▶ [Exercise]: Extract every line of the records that contains the string "tuplet".

▶ [The input]:

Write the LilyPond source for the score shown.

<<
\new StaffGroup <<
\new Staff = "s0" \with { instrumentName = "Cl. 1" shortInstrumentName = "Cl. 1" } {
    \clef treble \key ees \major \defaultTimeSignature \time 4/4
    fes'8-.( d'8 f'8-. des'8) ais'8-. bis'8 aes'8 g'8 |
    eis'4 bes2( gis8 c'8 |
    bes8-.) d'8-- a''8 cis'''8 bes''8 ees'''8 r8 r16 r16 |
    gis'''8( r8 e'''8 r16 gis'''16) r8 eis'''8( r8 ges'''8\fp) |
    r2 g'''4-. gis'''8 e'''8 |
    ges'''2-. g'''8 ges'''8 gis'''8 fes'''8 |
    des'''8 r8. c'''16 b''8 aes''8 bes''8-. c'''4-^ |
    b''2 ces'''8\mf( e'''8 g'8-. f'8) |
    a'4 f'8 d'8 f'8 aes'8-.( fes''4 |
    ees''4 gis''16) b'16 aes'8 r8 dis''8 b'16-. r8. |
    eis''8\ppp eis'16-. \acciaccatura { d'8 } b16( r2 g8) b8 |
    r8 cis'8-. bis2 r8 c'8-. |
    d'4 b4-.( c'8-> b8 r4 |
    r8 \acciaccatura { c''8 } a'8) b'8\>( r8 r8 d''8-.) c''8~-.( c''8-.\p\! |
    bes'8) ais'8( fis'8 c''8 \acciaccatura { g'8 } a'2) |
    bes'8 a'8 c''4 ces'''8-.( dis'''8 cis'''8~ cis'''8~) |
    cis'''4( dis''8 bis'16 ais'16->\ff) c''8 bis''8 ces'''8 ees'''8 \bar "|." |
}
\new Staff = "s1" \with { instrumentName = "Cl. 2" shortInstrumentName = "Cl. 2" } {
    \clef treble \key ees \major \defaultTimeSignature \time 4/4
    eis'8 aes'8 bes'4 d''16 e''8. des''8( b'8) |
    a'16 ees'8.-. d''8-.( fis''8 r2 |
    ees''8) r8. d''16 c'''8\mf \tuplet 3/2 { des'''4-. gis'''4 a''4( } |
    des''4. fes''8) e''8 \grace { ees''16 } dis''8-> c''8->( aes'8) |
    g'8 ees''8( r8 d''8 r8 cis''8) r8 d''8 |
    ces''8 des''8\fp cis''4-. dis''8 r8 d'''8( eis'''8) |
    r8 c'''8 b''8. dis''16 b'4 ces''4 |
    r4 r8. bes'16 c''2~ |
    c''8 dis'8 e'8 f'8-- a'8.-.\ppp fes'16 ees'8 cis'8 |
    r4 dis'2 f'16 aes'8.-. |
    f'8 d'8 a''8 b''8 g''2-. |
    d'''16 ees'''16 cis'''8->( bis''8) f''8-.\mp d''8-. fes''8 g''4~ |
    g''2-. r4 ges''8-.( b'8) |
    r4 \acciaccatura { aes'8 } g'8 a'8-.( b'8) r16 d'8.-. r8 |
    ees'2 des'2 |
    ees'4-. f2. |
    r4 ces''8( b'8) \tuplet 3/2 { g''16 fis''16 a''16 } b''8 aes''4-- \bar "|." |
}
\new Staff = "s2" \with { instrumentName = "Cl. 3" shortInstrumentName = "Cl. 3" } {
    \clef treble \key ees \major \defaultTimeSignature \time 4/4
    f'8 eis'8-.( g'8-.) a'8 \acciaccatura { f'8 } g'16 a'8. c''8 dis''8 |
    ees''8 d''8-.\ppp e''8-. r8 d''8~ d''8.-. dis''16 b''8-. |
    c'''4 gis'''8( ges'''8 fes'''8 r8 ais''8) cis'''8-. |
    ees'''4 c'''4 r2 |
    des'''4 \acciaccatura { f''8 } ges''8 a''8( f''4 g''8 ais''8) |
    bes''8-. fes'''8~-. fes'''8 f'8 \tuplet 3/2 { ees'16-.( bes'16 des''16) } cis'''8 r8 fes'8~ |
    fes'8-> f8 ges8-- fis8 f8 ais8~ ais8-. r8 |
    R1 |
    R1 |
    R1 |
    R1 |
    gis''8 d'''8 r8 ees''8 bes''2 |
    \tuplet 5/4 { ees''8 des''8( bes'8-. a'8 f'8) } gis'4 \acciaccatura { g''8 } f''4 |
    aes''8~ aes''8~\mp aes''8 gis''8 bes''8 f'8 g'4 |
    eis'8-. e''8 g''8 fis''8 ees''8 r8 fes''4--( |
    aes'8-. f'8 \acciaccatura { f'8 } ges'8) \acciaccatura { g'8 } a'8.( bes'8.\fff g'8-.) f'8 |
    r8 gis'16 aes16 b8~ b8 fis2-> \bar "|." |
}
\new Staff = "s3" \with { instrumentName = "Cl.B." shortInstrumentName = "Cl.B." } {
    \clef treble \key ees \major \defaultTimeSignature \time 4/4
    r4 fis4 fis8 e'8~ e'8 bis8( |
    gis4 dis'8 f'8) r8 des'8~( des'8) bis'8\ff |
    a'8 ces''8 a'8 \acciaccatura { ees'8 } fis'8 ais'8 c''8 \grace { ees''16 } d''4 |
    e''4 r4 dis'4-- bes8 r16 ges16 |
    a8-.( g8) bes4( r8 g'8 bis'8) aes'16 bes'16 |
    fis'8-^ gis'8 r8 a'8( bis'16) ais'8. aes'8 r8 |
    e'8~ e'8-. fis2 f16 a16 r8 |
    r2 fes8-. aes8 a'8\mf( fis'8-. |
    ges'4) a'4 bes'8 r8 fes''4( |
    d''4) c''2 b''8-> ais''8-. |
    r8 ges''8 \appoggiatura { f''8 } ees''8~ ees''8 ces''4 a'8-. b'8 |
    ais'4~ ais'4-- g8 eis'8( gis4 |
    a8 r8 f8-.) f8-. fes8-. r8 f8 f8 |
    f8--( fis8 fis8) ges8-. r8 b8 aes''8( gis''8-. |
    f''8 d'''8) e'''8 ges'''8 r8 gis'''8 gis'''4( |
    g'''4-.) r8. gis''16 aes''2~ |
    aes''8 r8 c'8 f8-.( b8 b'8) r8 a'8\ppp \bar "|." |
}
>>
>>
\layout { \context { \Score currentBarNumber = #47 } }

▶ [Answer to the exercise]:
    ees''8) r8. d''16 c'''8\mf \tuplet 3/2 { des'''4-. gis'''4 a''4( } |
    r4 ces''8( b'8) \tuplet 3/2 { g''16 fis''16 a''16 } b''8 aes''4-- \bar "|." |
    bes''8-. fes'''8~-. fes'''8 f'8 \tuplet 3/2 { ees'16-.( bes'16 des''16) } cis'''8 r8 fes'8~ |
    \tuplet 5/4 { ees''8 des''8( bes'8-. a'8 f'8) } gis'4 \acciaccatura { g''8 } f''4 |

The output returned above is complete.